Reproduce the lines below from the one that contains "to (416, 286)" through the end, inclusive, and add nothing.

- RECORDS TO PROCESS -
------------------------------

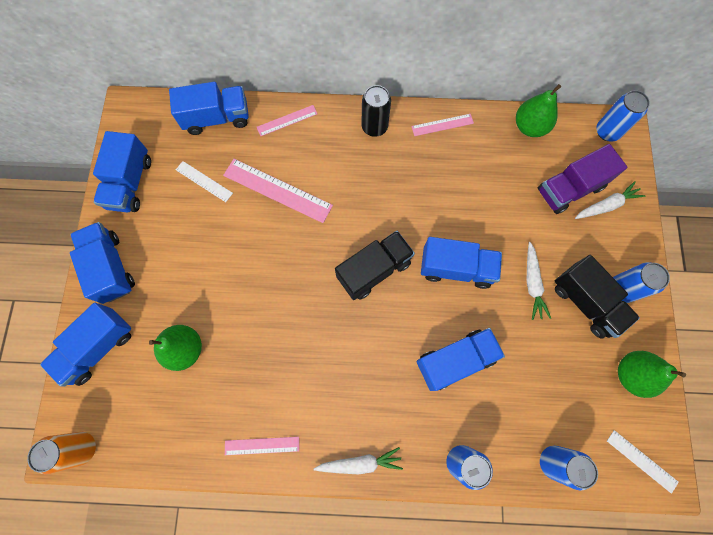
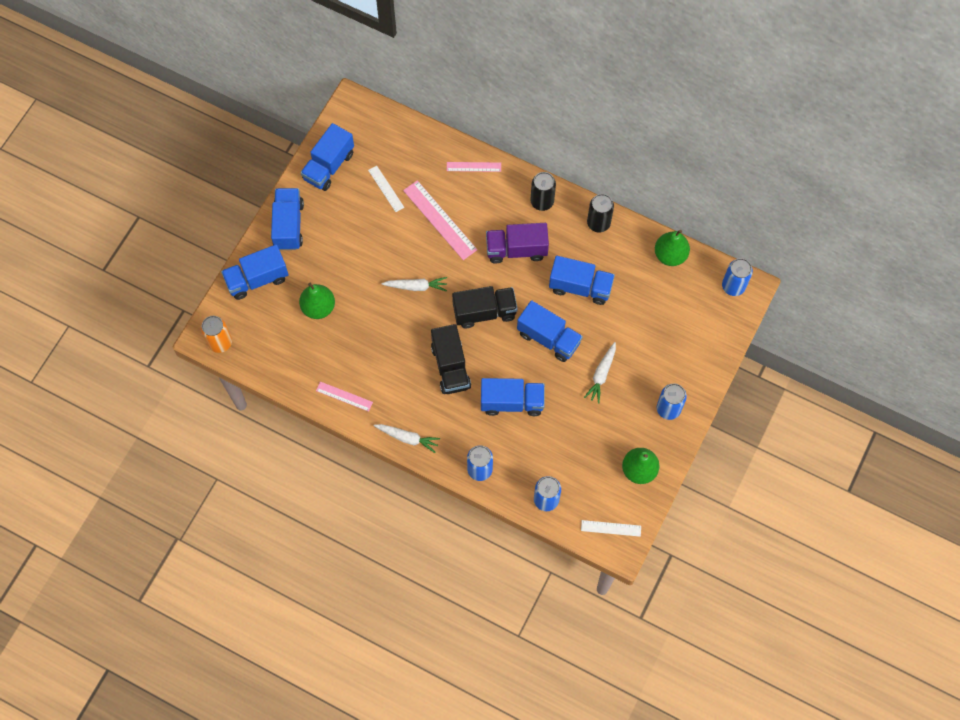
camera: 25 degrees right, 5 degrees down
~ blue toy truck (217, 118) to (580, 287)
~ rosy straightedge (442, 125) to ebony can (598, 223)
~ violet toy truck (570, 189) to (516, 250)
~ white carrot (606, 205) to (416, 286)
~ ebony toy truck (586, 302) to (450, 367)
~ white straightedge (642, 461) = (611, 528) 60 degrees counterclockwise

------------------------------

- OUTPUT FOR THIS TASK -
~ white carrot (606, 205) to (416, 286)
~ ebony toy truck (586, 302) to (450, 367)
~ white straightedge (642, 461) = (611, 528) 60 degrees counterclockwise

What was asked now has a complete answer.